Exercise details: Set down the entries again word for word, without any of the images.

Dataset records:
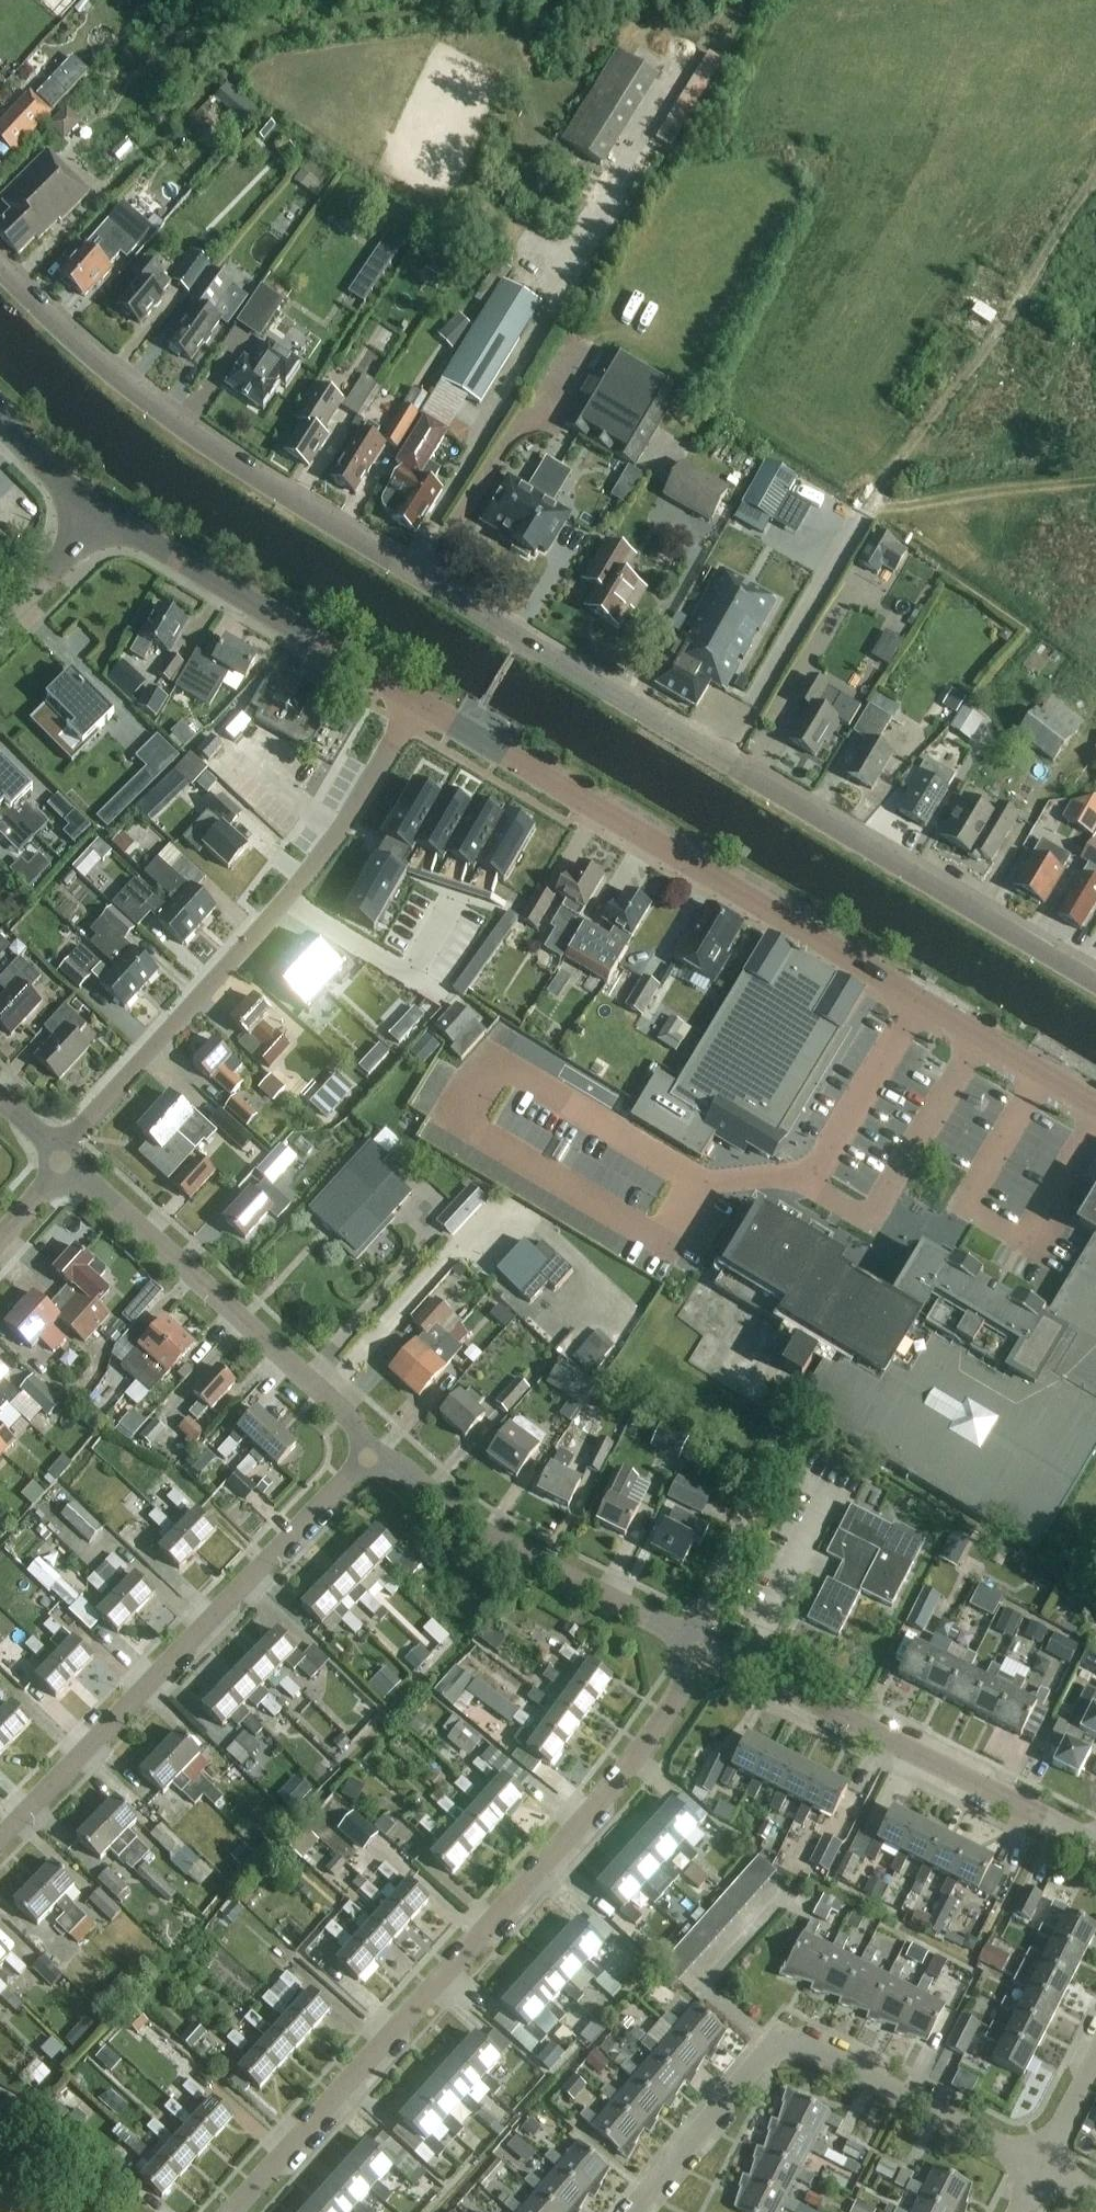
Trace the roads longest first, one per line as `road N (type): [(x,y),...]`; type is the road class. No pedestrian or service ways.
road 1 (residential): [(1095,975),(236,467),(102,367),(0,264)]
road 2 (secondary): [(1095,1107),(419,705)]
road 3 (residential): [(241,2211),(669,1715),(699,1641)]
road 4 (residential): [(419,705),(335,840),(63,1154)]
road 5 (residential): [(0,1842),(380,1449)]
road 6 (residential): [(627,2211),(759,2060),(799,2049),(1042,2166)]
road 7 (residential): [(1095,1839),(699,1641)]
road 8 (residential): [(380,1449),(63,1154)]
road 9 (track): [(1095,180),(985,354),(864,519)]
road 10 (residential): [(699,1641),(512,1546),(380,1449)]
road 11 (secondary): [(419,705),(104,515)]
road 12 (tertiary): [(0,621),(104,515)]
road 13 (secondary): [(104,515),(0,418)]
road 14 (residential): [(1042,2166),(1095,2058)]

Result:
Trace the roads longest first, one per line as `road N (type): [(x,y),...]`; type is the road class. No pedestrian or service ways.
road 1 (residential): [(1095,975),(236,467),(102,367),(0,264)]
road 2 (secondary): [(1095,1107),(419,705)]
road 3 (residential): [(241,2211),(669,1715),(699,1641)]
road 4 (residential): [(419,705),(335,840),(63,1154)]
road 5 (residential): [(0,1842),(380,1449)]
road 6 (residential): [(627,2211),(759,2060),(799,2049),(1042,2166)]
road 7 (residential): [(1095,1839),(699,1641)]
road 8 (residential): [(380,1449),(63,1154)]
road 9 (track): [(1095,180),(985,354),(864,519)]
road 10 (residential): [(699,1641),(512,1546),(380,1449)]
road 11 (secondary): [(419,705),(104,515)]
road 12 (tertiary): [(0,621),(104,515)]
road 13 (secondary): [(104,515),(0,418)]
road 14 (residential): [(1042,2166),(1095,2058)]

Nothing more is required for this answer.